> **INPUT DATA**
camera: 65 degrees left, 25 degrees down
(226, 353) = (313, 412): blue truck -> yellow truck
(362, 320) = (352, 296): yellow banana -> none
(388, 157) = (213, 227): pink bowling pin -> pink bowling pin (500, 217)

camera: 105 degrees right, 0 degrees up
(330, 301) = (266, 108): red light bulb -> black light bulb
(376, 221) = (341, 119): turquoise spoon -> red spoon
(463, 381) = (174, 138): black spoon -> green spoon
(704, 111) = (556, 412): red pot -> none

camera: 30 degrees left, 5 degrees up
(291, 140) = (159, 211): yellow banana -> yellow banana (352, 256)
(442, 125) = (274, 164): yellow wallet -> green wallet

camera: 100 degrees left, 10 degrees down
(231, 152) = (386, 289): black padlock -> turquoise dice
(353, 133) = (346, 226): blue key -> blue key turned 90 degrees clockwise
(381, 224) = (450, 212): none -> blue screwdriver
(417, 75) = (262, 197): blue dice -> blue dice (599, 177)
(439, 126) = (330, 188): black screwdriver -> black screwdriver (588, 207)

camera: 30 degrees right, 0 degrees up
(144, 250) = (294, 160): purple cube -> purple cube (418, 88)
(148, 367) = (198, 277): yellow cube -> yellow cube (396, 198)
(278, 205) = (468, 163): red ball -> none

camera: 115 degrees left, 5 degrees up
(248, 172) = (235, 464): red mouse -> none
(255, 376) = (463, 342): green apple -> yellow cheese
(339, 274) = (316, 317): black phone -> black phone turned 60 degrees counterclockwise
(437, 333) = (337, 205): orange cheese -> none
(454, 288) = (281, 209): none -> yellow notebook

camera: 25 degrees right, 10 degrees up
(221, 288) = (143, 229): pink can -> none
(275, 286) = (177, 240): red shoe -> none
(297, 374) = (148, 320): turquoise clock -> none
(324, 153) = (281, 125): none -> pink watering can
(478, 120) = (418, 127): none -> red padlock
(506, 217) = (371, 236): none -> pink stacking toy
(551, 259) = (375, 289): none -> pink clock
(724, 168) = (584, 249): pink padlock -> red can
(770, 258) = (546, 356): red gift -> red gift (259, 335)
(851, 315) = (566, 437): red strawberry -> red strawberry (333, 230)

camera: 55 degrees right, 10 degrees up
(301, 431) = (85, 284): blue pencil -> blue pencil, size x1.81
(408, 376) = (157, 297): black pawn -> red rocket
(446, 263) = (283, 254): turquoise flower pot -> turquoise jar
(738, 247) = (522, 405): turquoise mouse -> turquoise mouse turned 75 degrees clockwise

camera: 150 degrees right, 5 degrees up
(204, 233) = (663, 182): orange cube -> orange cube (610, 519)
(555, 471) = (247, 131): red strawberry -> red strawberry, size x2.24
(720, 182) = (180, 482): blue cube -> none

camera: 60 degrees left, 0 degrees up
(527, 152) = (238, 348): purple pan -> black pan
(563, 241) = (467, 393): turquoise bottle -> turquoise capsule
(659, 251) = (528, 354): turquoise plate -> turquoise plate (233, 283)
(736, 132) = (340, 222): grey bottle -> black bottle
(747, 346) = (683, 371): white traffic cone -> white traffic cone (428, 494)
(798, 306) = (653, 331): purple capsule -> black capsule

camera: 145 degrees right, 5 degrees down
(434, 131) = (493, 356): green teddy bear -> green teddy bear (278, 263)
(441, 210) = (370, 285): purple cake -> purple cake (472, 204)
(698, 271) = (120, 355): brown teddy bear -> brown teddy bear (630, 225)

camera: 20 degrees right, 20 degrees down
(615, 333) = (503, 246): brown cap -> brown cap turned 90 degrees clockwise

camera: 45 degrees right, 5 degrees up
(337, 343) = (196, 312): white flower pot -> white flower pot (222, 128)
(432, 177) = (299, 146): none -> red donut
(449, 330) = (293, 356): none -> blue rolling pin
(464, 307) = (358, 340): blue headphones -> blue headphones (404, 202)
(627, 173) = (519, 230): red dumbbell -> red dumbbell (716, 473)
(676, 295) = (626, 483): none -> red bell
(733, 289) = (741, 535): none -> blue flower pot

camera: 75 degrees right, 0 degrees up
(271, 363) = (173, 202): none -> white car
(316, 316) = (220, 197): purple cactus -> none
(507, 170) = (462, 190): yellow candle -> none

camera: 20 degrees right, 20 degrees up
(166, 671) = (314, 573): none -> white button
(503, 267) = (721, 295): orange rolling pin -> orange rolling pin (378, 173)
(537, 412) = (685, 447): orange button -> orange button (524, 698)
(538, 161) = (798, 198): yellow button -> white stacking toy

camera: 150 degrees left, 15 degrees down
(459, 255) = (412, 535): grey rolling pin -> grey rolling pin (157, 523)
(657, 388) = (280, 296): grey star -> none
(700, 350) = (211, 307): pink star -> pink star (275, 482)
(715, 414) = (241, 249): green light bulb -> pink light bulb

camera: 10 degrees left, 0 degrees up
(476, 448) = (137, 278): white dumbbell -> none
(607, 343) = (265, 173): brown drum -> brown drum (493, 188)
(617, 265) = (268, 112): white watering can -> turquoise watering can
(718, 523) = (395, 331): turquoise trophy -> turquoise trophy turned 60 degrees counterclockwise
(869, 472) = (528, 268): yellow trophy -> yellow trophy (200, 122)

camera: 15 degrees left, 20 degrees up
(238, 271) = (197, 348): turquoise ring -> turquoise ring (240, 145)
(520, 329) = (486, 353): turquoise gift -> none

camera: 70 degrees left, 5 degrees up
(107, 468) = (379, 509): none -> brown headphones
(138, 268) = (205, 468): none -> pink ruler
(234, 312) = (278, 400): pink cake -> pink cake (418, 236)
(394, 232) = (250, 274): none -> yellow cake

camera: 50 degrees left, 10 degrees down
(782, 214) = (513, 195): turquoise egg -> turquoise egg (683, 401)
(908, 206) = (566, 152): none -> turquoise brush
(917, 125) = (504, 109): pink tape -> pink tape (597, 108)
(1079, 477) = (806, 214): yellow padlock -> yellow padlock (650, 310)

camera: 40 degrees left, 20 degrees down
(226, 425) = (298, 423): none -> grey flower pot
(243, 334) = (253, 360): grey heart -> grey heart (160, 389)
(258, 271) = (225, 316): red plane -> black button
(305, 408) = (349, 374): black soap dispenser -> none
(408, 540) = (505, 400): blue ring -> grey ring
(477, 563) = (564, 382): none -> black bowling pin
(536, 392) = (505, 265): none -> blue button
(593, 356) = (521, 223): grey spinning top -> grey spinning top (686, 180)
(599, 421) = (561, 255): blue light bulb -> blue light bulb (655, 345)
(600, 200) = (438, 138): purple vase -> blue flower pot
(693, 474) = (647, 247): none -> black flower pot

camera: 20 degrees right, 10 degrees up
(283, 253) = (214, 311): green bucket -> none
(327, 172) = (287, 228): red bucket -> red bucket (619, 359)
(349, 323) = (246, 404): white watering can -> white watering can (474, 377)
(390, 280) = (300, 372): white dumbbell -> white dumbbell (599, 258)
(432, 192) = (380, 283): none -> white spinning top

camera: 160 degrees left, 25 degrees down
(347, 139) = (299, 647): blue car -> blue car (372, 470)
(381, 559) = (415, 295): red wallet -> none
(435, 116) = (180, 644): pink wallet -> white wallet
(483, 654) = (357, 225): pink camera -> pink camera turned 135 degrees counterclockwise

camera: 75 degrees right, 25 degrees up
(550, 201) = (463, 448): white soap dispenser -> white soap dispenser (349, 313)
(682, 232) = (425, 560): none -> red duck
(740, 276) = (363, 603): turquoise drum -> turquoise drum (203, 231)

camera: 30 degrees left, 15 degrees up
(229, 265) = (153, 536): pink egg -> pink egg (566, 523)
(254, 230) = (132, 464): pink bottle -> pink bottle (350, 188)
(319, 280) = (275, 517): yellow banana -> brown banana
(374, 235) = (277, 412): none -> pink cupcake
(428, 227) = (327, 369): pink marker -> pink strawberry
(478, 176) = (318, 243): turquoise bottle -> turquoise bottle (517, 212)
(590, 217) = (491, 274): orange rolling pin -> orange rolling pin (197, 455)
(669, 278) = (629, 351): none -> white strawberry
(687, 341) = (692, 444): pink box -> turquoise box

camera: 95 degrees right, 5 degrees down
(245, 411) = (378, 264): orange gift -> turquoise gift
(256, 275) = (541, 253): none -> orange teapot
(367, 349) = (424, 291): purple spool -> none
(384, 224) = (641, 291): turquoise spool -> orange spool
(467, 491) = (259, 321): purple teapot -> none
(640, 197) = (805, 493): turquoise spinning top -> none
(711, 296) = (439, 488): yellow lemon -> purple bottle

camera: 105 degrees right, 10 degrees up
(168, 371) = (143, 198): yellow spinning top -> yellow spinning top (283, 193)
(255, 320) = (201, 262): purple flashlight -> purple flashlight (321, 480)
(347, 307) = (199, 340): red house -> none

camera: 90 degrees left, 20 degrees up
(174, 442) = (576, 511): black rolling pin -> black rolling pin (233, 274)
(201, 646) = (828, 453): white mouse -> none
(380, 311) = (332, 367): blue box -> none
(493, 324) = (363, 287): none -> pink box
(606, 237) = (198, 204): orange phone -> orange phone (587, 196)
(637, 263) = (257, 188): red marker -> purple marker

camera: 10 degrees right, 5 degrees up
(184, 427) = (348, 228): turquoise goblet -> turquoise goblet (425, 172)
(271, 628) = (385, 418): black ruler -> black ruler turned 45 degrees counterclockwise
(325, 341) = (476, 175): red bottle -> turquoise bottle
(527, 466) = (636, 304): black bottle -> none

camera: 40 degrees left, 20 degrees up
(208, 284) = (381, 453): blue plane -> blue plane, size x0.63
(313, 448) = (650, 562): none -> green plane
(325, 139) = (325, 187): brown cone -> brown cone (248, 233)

> **WHAT THE EXERCISE ASKS**
For the records above, tally the lines holding the word "drum". Answer with the number only.

> **WORKED SOLUTION**
2